ACTIVITY =
Copy the entries below exactly. Images do not belong in the copy.

+---+

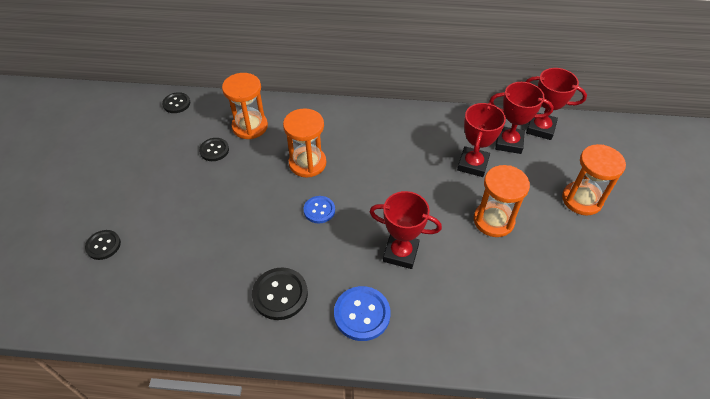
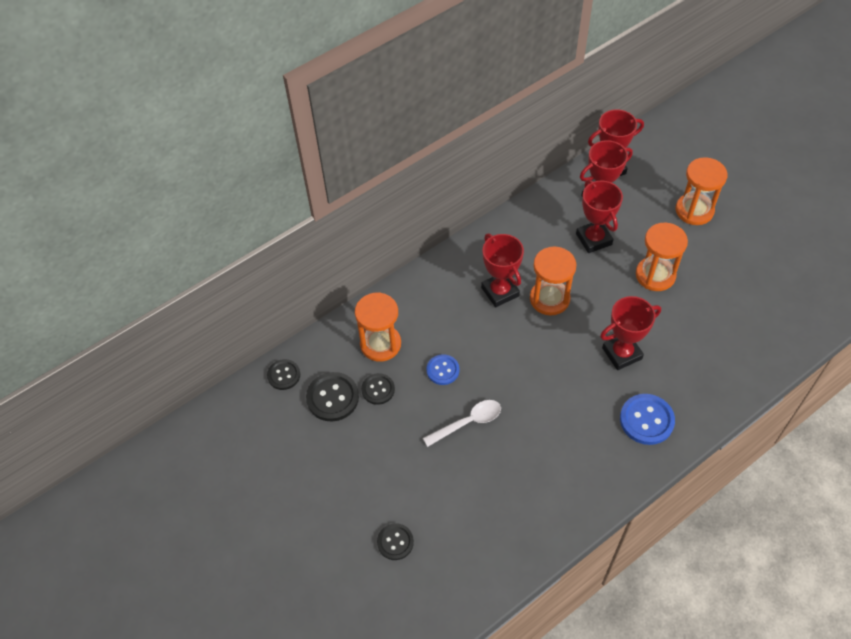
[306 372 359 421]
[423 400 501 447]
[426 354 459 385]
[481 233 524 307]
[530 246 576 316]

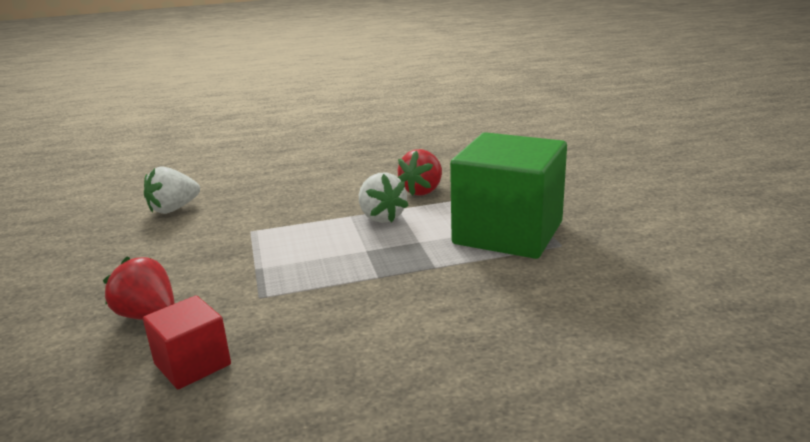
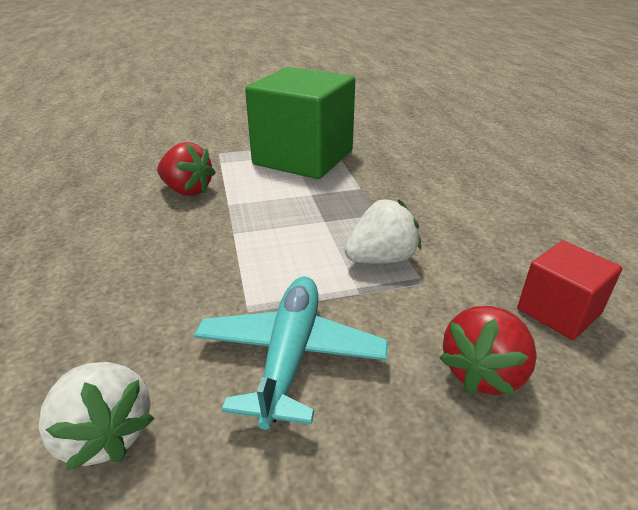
[194 277 388 430]
[344 199 421 264]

+---+

RESPONSE TO THIS TASK =
[306 372 359 421]
[423 400 501 447]
[426 354 459 385]
[481 233 524 307]
[530 246 576 316]

[194 277 388 430]
[344 199 421 264]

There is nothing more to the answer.